DATA FOR THIS EXERCISE
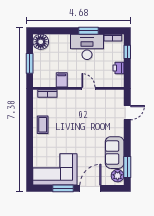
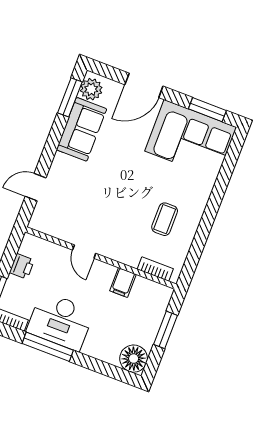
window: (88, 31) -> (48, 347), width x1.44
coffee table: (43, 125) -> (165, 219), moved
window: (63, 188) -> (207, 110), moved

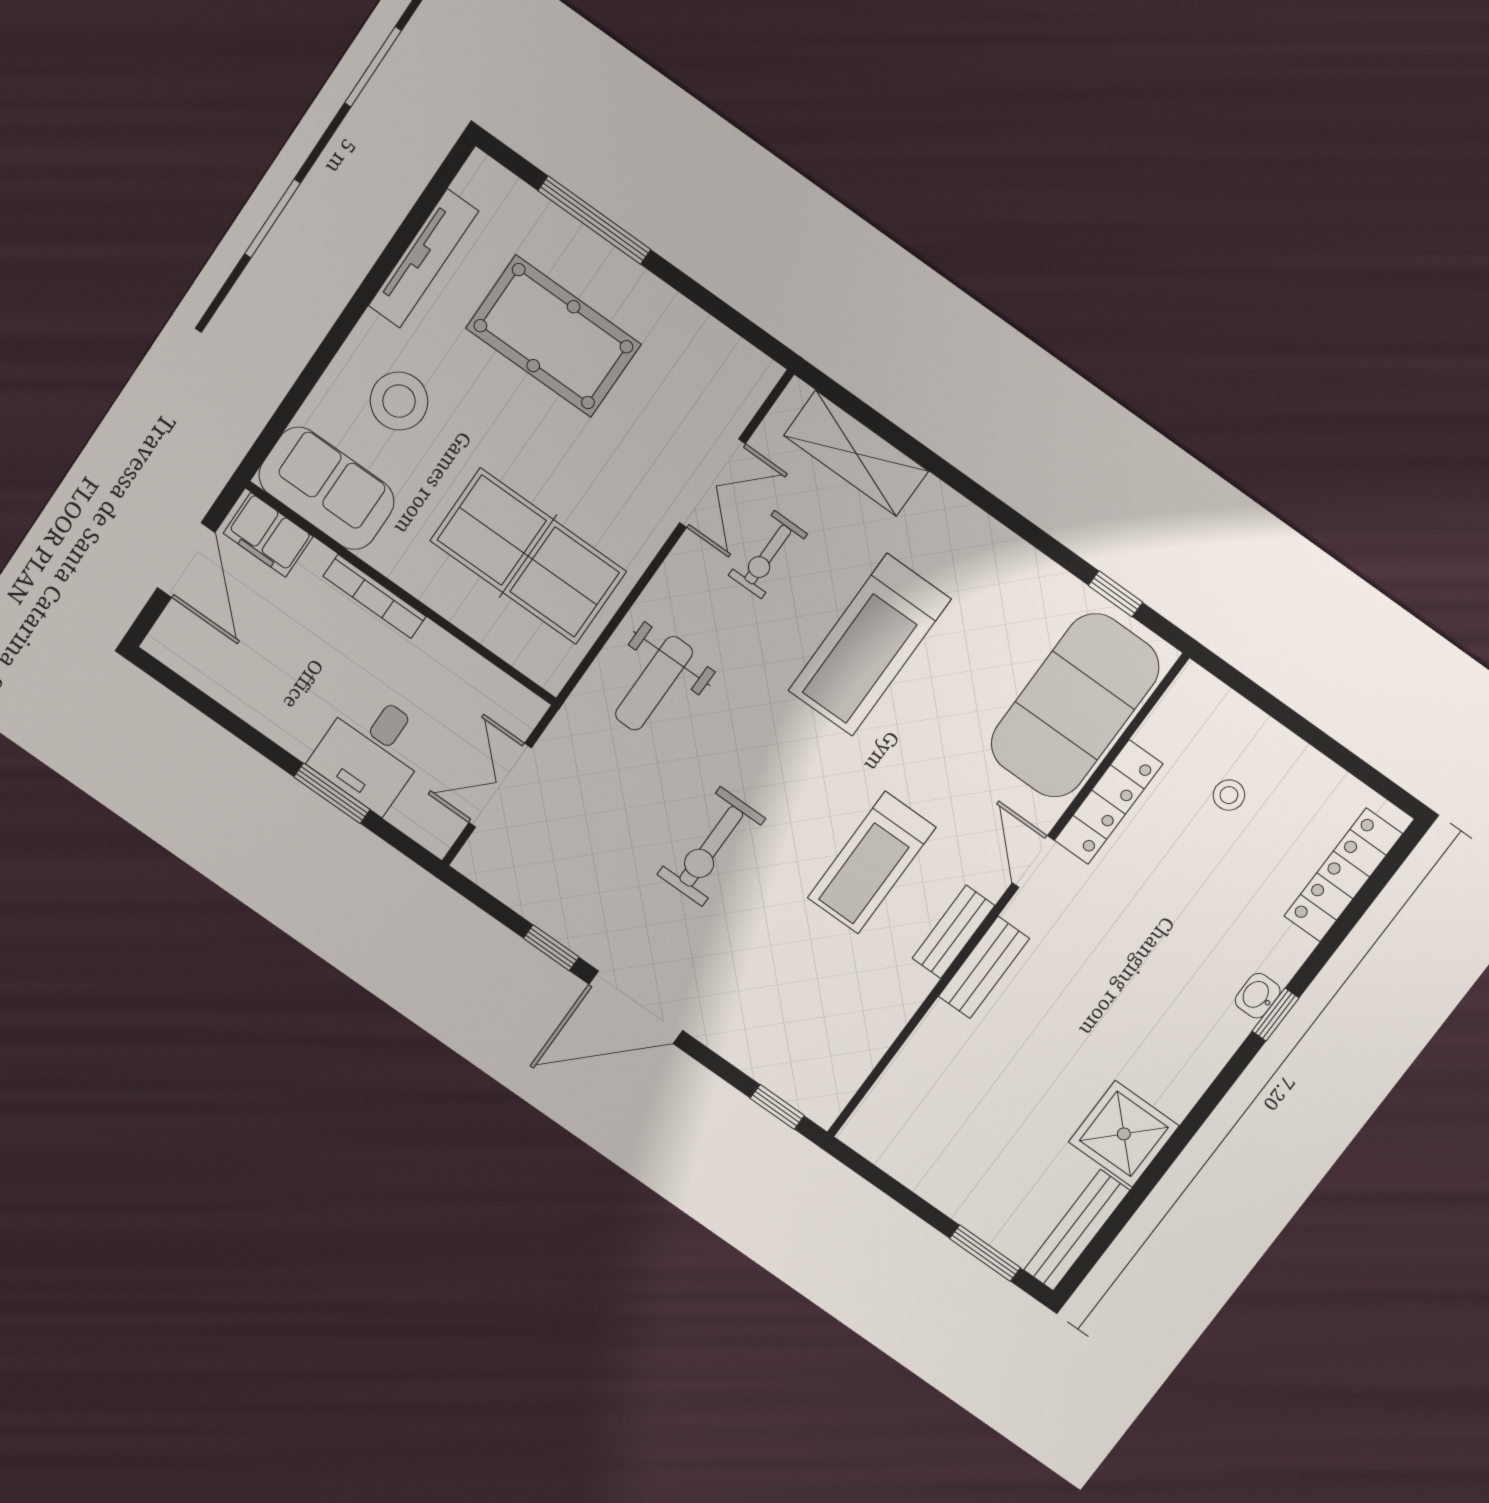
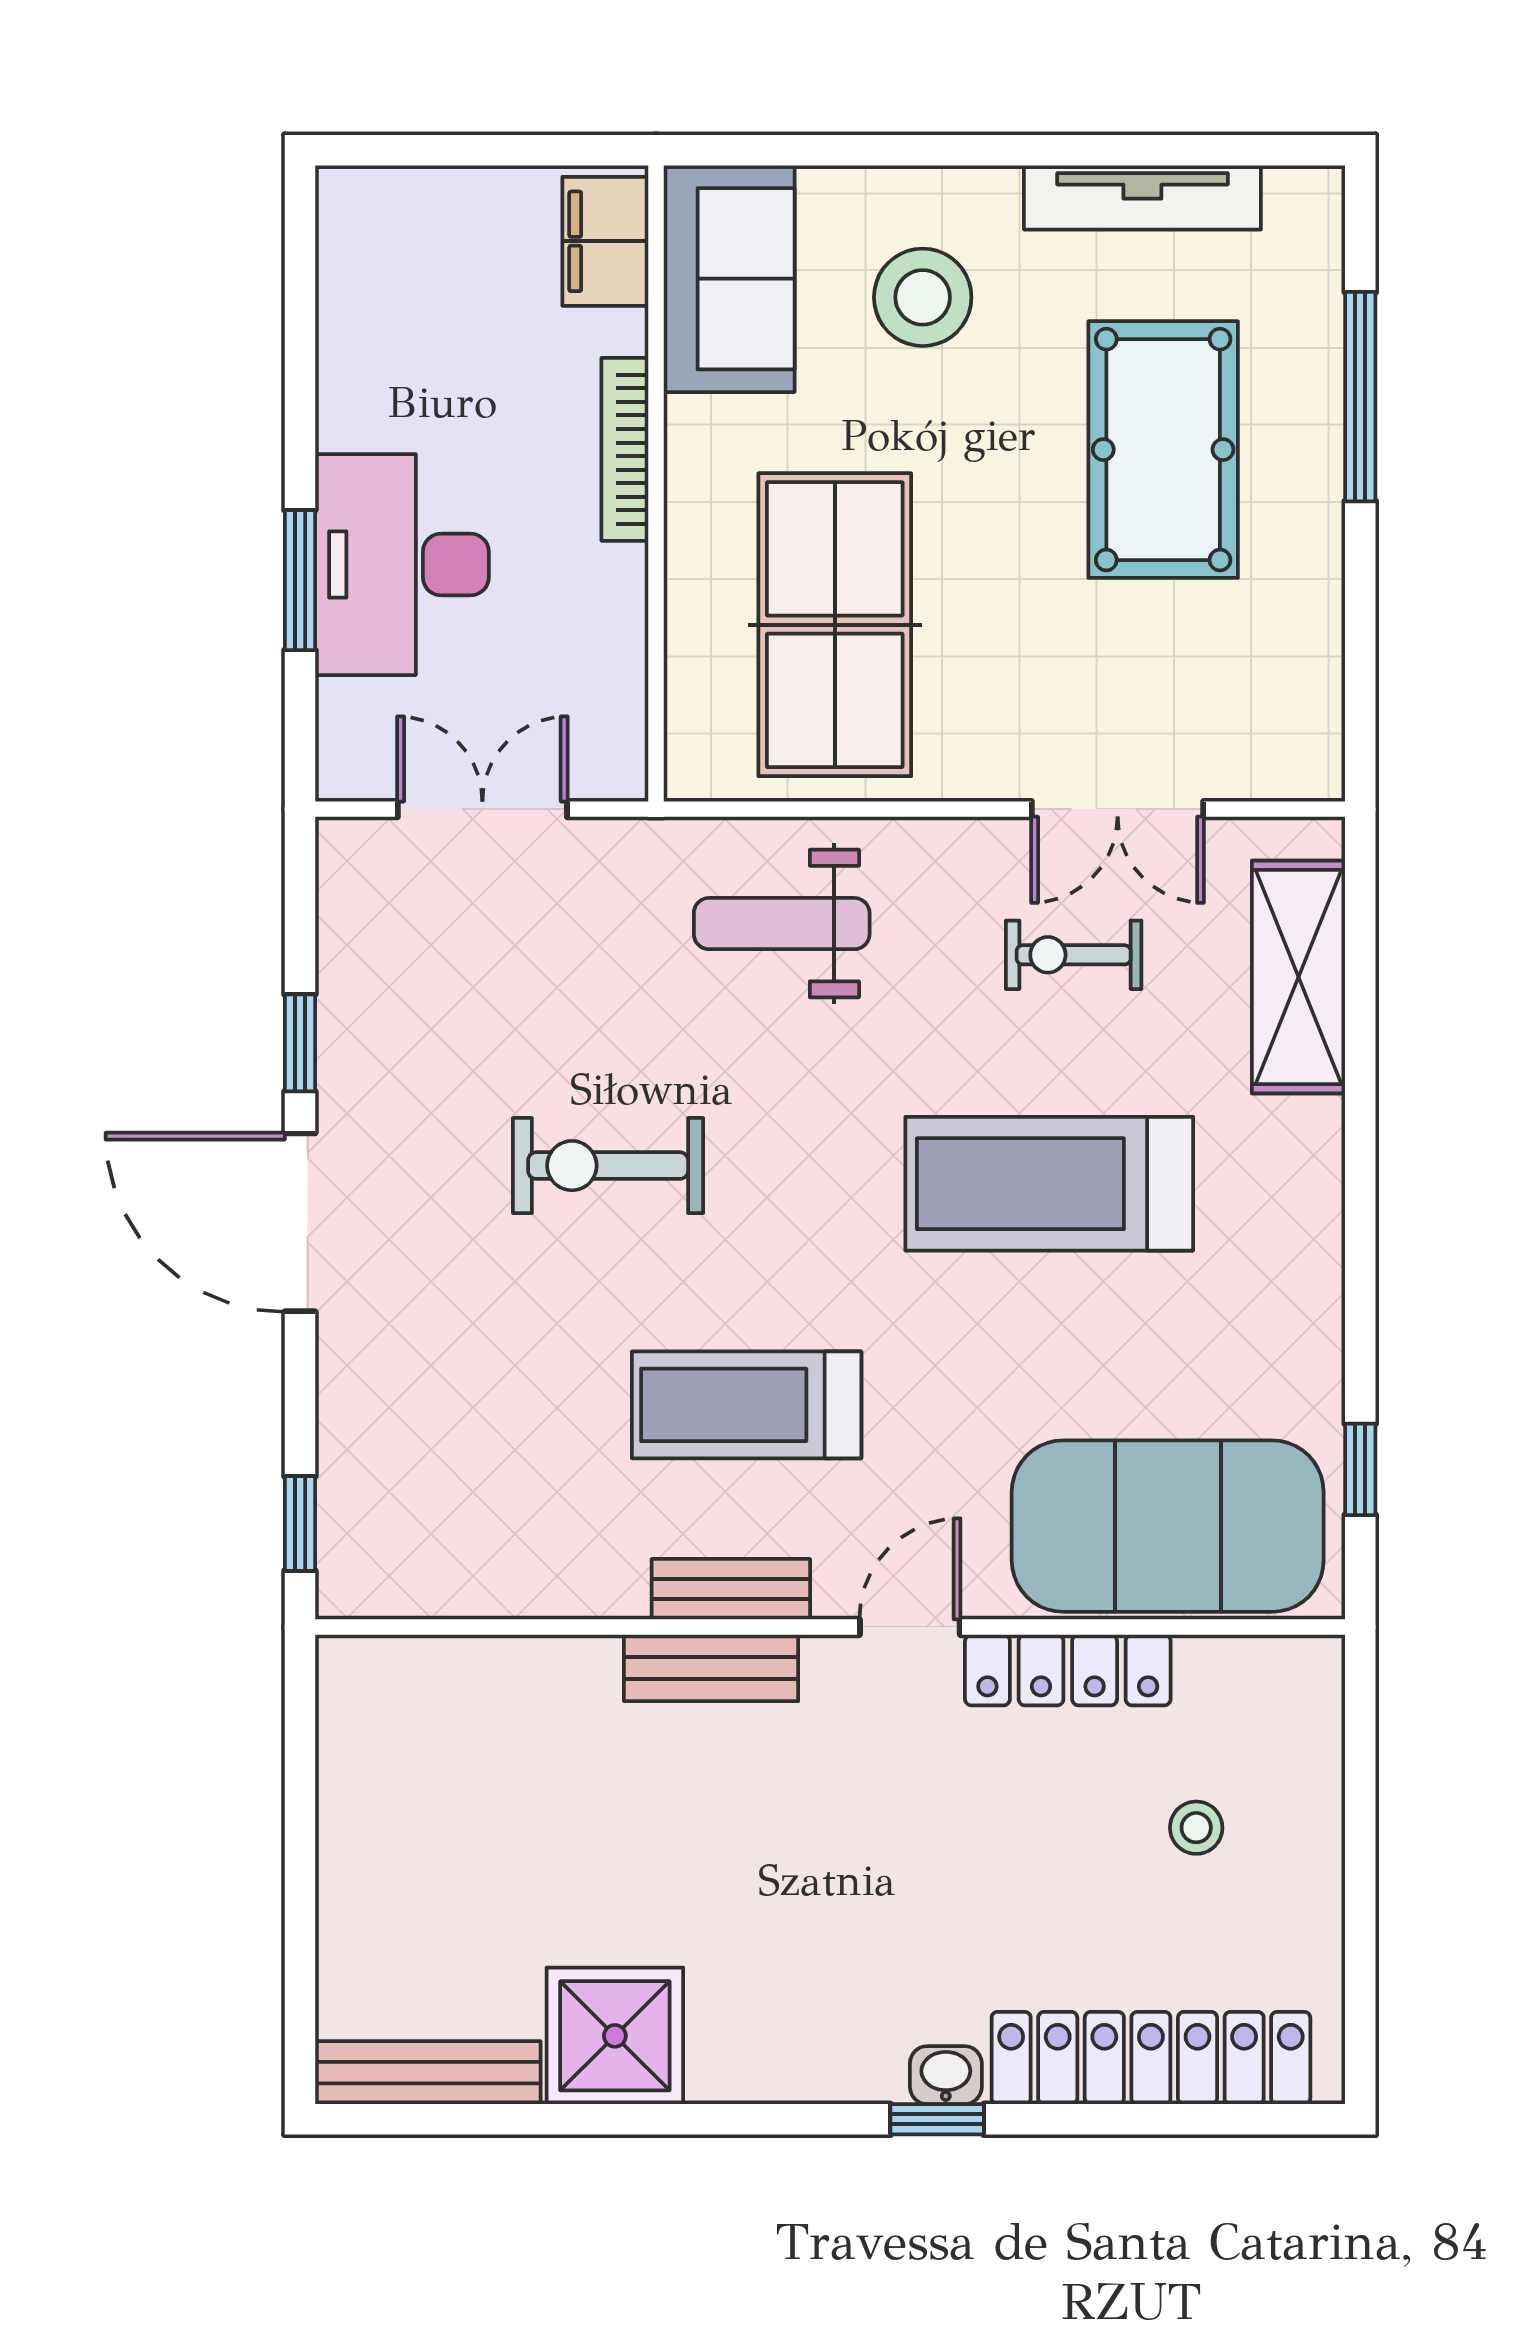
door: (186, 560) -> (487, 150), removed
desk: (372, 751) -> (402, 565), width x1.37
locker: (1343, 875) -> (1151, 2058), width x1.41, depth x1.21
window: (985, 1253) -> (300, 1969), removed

EXERCISE GOAL
Your answer should be one number, the count of lines above that hold "removed".

RESPONSE TO THIS EXERCISE
2